**YOUR TASK**: All lines from the one with "none -> brown round brick F5:G6 level 1" to the end of the data: return those exactly, and only those.
### THE DATA
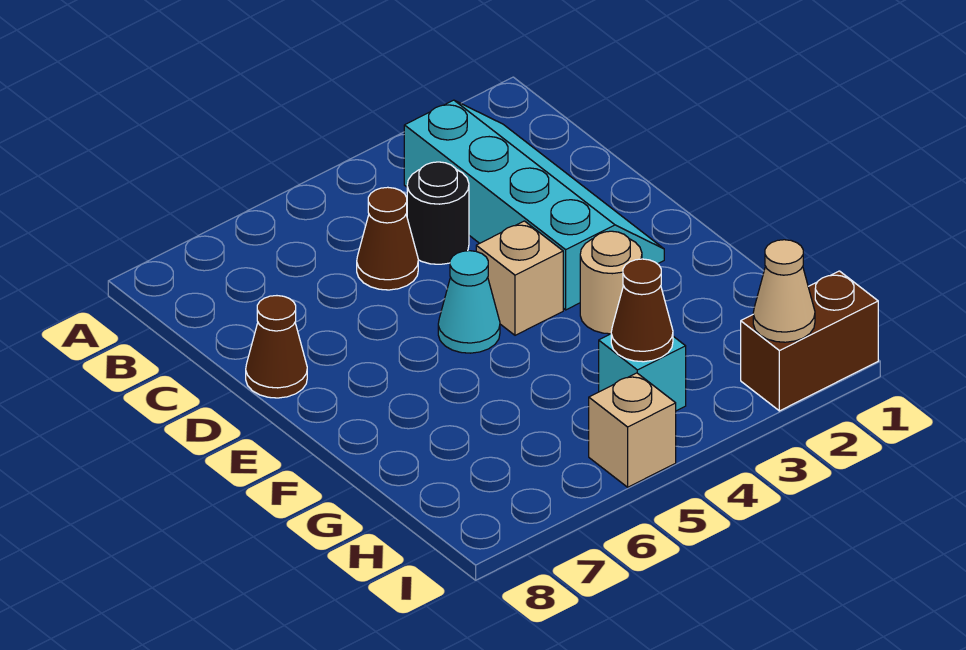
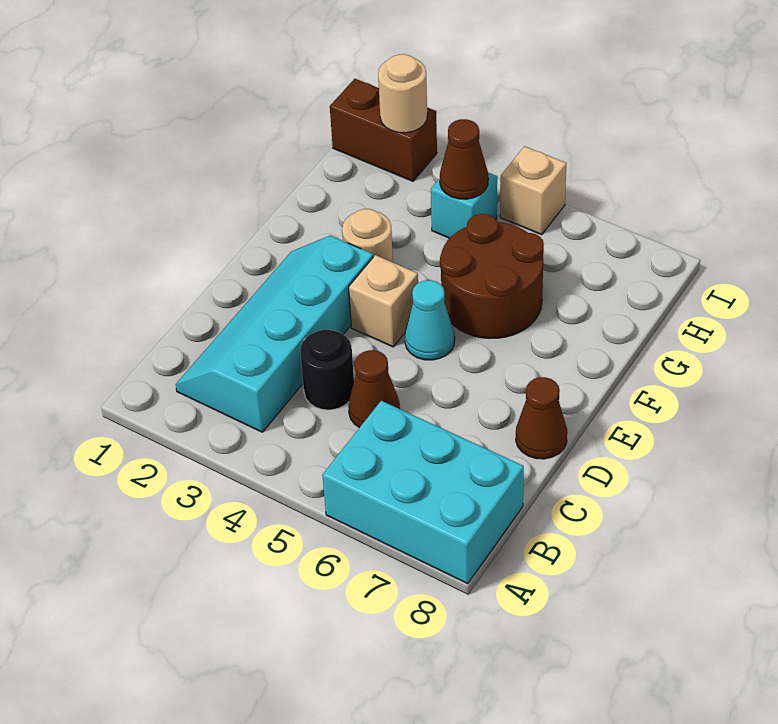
none -> cyan brick A6:B8 level 1
none -> brown round brick F5:G6 level 1
tan cone I2 level 2 -> tan round brick I2 level 2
######
**EXERCISE RESULT**:
none -> brown round brick F5:G6 level 1
tan cone I2 level 2 -> tan round brick I2 level 2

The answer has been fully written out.